## DATA RECORDS:
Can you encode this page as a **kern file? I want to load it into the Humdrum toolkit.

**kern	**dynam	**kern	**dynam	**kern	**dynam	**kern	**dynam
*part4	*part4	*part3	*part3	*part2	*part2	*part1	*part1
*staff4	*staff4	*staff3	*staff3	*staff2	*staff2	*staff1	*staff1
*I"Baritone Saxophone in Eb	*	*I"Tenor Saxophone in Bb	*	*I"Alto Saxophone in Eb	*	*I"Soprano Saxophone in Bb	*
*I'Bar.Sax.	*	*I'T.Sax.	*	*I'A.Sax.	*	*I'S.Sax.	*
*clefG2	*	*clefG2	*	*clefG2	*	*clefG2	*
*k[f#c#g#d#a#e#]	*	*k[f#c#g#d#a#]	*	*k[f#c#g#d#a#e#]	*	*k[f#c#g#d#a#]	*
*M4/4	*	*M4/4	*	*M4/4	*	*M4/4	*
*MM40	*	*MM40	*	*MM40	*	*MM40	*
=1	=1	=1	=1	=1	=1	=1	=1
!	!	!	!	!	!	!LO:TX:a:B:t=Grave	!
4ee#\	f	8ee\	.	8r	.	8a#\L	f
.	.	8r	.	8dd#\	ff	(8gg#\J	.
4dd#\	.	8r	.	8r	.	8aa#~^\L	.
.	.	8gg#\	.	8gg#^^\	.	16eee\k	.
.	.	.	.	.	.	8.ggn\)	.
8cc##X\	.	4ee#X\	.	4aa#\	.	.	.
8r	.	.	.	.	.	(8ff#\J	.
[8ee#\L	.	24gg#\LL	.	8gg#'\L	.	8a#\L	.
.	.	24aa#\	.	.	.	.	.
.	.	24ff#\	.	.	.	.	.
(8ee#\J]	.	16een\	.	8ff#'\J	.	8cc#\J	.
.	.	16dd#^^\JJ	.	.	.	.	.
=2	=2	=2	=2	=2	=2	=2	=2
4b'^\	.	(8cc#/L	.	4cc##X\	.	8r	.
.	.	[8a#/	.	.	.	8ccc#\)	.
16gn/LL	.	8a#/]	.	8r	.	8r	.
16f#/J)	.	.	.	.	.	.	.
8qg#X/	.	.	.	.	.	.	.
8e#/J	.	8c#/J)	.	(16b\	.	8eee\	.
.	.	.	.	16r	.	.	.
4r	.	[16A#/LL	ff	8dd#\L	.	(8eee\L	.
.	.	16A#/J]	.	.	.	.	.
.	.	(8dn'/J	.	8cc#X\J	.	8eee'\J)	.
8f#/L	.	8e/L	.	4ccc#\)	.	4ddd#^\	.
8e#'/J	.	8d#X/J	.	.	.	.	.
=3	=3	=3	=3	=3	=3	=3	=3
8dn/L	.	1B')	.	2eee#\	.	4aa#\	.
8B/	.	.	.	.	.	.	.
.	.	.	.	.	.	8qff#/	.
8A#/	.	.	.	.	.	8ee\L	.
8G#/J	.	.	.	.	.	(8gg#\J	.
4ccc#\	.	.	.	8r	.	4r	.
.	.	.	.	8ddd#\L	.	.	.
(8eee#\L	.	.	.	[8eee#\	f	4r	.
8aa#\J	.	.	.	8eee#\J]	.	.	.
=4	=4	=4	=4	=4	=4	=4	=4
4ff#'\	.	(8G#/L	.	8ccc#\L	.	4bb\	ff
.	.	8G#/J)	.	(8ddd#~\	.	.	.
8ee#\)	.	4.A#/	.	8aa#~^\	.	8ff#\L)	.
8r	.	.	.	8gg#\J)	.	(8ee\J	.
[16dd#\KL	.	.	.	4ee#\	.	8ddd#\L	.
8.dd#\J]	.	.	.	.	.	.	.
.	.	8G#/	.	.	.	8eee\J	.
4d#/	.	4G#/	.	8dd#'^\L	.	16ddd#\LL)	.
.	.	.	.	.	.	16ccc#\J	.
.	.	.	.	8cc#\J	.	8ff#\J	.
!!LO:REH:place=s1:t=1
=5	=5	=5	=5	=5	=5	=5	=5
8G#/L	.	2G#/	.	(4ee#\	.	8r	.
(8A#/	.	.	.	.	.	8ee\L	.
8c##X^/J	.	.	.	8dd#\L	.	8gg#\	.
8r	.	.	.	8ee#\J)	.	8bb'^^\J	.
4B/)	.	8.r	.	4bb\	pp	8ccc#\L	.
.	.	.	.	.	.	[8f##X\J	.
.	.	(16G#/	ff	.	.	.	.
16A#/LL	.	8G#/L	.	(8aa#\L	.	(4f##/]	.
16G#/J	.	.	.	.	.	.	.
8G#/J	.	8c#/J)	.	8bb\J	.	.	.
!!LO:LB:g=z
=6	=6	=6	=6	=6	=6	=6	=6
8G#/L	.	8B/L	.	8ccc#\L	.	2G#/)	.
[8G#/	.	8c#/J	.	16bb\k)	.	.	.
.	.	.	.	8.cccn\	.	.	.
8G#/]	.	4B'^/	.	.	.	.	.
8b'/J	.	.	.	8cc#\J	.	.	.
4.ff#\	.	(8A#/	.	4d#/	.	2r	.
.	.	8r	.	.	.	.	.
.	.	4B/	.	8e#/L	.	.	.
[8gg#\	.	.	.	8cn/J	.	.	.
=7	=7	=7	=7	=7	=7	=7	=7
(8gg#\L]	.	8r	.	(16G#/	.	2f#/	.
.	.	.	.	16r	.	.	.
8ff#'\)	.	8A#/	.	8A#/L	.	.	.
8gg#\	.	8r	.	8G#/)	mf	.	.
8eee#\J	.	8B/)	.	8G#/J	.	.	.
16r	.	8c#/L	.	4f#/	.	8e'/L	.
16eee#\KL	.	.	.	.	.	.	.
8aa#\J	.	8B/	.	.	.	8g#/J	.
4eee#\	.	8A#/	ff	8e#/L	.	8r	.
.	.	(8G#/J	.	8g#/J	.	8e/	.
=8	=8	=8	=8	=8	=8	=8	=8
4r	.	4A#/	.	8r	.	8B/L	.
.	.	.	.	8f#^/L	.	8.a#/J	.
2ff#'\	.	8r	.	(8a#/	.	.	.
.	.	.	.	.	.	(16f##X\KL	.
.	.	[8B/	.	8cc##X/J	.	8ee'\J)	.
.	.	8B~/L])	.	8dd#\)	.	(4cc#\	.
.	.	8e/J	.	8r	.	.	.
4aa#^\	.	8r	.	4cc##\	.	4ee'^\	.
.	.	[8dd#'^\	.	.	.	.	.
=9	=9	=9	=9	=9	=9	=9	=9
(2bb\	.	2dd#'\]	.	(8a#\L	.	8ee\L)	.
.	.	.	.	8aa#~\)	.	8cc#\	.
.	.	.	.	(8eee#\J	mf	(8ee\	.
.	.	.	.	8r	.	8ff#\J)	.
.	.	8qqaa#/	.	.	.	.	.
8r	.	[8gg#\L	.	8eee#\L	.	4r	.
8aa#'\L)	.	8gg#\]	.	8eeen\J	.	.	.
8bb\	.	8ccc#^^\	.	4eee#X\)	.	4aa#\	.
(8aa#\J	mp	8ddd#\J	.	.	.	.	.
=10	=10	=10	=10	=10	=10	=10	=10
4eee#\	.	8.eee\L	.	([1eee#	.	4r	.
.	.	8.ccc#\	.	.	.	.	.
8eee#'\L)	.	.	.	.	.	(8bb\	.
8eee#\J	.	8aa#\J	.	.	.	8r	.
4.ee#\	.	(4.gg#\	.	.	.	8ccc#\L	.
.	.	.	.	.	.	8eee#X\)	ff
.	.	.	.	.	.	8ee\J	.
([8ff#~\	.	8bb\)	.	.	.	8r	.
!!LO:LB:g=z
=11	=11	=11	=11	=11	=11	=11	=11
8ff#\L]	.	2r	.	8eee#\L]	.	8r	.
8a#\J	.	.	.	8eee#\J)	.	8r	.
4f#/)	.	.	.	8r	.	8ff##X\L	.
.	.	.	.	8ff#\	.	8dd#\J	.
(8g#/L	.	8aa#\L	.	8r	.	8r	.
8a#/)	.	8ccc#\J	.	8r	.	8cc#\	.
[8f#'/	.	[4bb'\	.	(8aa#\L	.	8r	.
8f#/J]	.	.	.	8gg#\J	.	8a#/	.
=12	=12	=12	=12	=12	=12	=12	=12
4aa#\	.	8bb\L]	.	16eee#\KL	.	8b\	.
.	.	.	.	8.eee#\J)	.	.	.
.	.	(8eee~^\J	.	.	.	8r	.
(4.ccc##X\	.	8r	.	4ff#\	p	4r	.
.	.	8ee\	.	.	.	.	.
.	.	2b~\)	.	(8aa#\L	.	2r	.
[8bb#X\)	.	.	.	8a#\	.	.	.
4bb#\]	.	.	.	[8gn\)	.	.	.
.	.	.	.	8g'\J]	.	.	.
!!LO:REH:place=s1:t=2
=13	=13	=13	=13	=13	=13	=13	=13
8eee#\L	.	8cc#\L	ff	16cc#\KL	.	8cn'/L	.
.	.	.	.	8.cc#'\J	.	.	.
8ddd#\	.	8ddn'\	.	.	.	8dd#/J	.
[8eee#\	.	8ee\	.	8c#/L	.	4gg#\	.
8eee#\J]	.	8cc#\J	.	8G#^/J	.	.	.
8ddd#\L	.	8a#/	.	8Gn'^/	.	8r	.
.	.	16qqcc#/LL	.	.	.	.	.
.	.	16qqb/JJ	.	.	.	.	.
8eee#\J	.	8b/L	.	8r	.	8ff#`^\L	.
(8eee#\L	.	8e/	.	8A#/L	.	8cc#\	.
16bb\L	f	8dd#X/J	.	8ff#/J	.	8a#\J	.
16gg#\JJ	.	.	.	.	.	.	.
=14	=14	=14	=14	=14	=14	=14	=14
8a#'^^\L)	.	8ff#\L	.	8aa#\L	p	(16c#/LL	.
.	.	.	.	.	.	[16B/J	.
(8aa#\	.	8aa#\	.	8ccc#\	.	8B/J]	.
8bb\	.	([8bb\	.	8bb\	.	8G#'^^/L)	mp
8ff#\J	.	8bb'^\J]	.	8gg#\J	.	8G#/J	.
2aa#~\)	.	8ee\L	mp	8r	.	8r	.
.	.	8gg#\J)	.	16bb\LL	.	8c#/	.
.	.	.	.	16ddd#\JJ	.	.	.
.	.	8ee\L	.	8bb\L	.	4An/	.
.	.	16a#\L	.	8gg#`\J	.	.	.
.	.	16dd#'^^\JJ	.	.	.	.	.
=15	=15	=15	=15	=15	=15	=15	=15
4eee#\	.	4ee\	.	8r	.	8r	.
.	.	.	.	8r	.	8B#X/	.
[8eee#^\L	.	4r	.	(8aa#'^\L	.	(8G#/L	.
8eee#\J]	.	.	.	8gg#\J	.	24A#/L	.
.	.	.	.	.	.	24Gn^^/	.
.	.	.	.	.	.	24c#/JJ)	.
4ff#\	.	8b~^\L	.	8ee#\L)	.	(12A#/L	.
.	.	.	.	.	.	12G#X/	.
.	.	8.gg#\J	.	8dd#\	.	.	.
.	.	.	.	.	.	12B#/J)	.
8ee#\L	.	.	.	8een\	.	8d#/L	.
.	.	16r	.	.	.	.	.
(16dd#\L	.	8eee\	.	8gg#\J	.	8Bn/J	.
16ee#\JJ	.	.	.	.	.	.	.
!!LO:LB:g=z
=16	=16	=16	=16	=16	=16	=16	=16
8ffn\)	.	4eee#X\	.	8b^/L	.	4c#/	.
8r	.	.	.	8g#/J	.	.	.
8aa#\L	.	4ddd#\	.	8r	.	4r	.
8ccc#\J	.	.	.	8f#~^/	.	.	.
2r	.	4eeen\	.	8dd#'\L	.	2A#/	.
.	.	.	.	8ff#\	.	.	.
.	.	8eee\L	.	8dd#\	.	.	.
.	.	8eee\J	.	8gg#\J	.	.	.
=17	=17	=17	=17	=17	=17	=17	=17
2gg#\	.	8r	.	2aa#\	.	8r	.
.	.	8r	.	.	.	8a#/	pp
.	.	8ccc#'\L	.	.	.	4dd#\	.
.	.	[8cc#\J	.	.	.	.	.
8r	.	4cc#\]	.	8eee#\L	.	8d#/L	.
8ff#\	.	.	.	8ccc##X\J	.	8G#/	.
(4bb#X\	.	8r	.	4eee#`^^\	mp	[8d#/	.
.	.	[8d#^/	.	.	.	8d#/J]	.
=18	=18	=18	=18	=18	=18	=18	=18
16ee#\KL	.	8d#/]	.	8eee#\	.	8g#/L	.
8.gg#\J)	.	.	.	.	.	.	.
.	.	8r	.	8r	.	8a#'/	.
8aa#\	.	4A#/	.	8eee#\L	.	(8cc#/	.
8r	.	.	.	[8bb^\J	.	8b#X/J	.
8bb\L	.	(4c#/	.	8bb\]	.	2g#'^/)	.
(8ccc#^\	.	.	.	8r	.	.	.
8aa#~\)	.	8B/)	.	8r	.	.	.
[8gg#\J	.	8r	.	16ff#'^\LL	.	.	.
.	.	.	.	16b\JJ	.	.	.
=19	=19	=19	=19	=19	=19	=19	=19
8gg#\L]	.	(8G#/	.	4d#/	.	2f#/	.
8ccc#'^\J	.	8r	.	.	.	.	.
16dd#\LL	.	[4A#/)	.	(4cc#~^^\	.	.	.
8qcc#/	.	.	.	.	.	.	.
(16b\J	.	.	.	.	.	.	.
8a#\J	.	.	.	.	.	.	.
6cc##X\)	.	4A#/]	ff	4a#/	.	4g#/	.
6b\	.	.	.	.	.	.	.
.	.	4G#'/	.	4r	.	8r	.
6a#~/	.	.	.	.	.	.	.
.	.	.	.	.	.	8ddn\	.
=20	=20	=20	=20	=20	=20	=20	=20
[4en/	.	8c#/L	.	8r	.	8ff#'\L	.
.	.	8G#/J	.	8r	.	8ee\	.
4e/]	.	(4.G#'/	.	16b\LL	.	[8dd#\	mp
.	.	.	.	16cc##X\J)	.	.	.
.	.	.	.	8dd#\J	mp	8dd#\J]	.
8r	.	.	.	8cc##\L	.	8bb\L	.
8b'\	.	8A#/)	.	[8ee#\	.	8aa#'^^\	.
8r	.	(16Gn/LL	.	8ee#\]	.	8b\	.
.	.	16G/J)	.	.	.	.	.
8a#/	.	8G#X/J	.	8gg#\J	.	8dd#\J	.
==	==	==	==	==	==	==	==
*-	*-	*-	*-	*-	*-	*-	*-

--

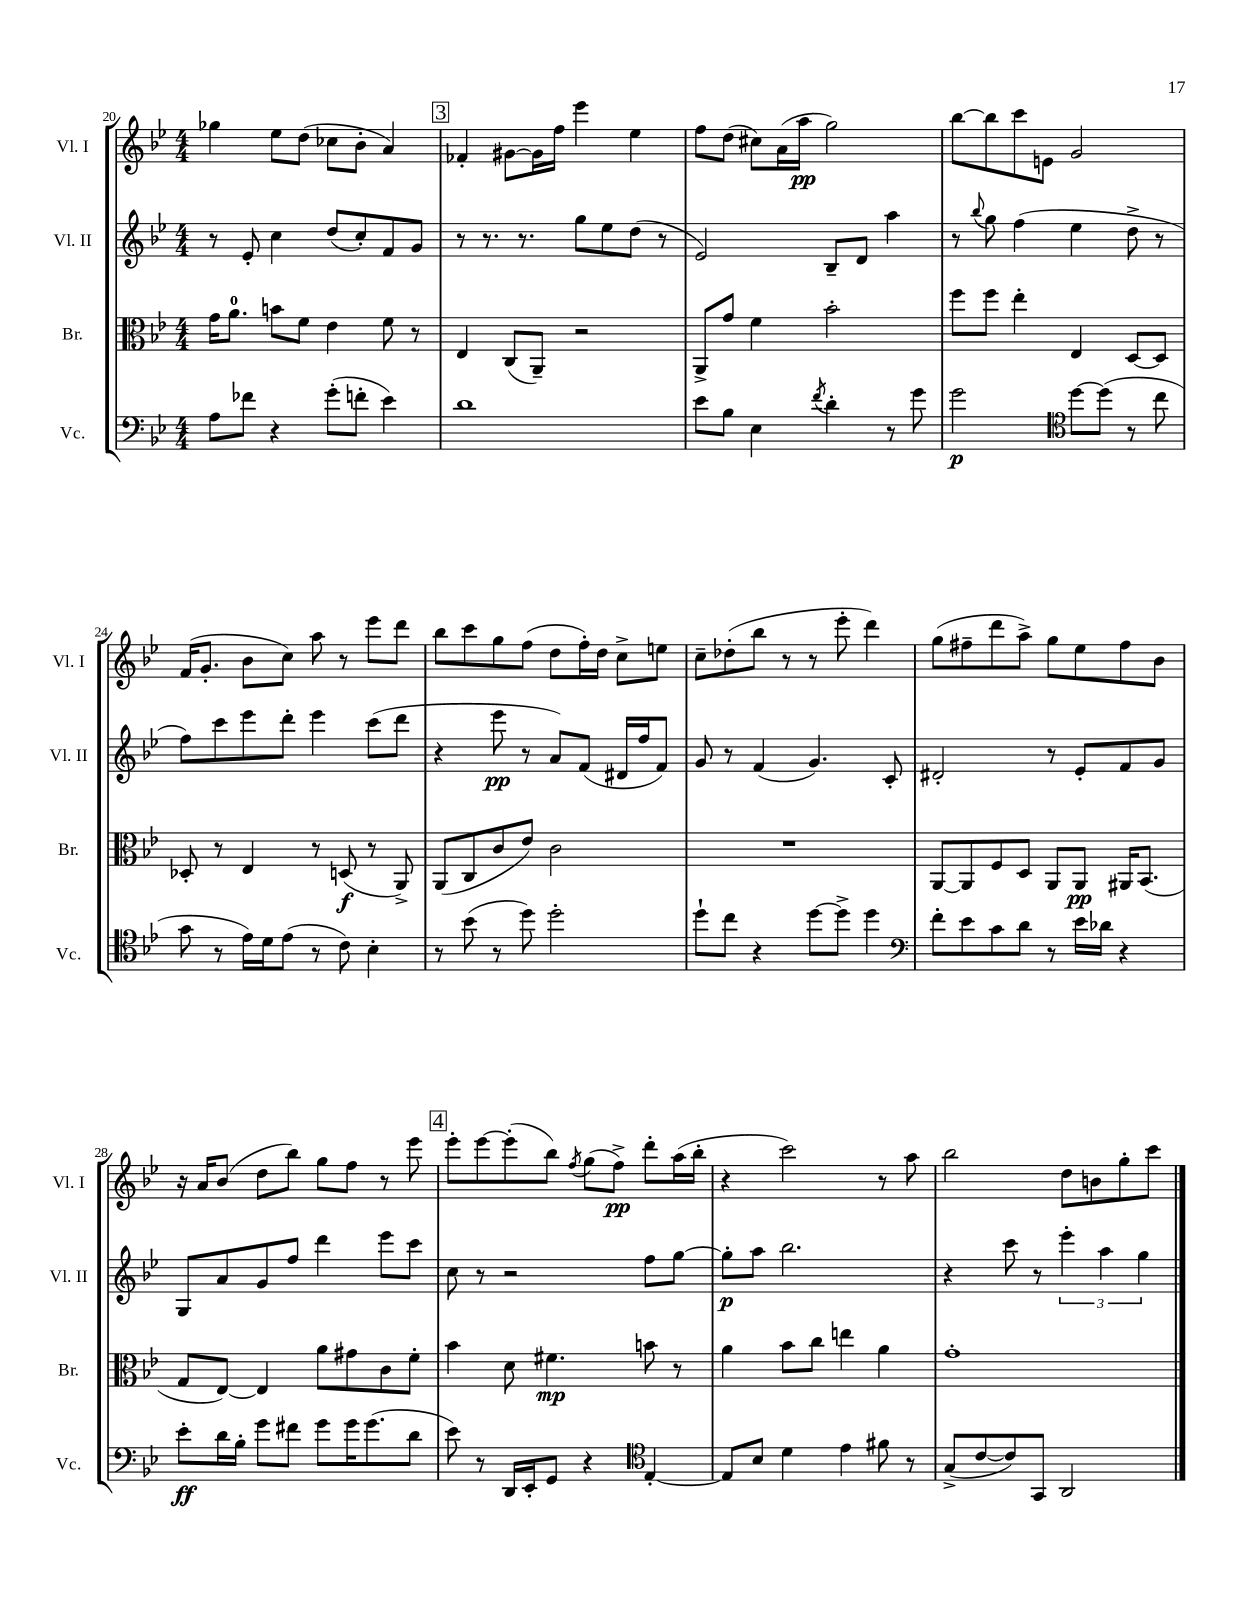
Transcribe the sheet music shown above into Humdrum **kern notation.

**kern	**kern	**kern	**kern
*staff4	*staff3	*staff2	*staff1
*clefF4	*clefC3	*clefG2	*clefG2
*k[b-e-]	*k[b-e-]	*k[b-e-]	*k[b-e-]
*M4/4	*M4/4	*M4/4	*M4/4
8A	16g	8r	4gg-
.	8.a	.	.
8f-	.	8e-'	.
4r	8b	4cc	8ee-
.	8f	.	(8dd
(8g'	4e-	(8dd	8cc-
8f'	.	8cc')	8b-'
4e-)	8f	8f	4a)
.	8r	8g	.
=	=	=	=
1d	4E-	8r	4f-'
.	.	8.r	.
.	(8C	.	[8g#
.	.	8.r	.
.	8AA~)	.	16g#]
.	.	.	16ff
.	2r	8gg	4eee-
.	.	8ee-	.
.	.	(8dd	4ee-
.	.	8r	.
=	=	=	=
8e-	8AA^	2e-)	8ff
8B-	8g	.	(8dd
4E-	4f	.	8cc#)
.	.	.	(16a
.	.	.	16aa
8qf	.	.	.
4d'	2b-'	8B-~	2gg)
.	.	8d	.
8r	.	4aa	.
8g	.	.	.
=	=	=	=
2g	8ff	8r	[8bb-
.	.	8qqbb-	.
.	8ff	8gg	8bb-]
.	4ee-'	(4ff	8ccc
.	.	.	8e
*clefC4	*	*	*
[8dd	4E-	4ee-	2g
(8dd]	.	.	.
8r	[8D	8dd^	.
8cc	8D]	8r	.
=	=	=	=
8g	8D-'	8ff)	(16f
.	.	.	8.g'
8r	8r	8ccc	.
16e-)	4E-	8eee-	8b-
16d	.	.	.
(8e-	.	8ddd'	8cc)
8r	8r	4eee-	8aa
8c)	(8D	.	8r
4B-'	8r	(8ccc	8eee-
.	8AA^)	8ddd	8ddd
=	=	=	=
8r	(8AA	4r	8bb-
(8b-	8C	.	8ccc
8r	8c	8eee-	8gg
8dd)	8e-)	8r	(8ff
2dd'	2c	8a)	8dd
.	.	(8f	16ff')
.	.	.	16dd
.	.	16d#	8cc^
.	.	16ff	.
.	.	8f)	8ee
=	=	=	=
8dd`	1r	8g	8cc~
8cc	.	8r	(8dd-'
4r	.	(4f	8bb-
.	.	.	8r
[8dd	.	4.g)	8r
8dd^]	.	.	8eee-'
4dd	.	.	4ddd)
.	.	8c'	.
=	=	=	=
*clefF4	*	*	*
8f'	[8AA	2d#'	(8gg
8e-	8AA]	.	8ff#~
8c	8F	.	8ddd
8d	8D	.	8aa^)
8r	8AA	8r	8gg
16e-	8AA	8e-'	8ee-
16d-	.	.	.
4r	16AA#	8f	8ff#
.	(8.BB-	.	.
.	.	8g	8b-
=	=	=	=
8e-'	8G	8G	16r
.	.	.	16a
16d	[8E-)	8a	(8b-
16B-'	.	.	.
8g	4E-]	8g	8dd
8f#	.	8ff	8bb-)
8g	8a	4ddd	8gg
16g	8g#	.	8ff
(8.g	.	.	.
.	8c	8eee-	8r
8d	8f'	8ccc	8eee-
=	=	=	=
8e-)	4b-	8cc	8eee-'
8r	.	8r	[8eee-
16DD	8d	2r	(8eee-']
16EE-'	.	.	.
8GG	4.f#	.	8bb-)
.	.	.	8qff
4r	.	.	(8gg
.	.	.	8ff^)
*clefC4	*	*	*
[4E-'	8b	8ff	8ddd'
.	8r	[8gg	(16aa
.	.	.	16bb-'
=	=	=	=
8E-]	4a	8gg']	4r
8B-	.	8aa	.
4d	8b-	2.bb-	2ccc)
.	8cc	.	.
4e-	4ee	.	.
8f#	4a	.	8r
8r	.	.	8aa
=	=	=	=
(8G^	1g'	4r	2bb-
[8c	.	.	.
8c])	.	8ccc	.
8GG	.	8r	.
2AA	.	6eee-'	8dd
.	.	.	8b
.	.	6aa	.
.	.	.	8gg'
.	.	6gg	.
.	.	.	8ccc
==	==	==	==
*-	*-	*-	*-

## WHAT TO DO:
Extract each line in the rows above that contains the string "into".

## WRITTEN SOLUTION:
Can you encode this page as a **kern file? I want to load it into the Humdrum toolkit.
Transcribe the sheet music shown above into Humdrum **kern notation.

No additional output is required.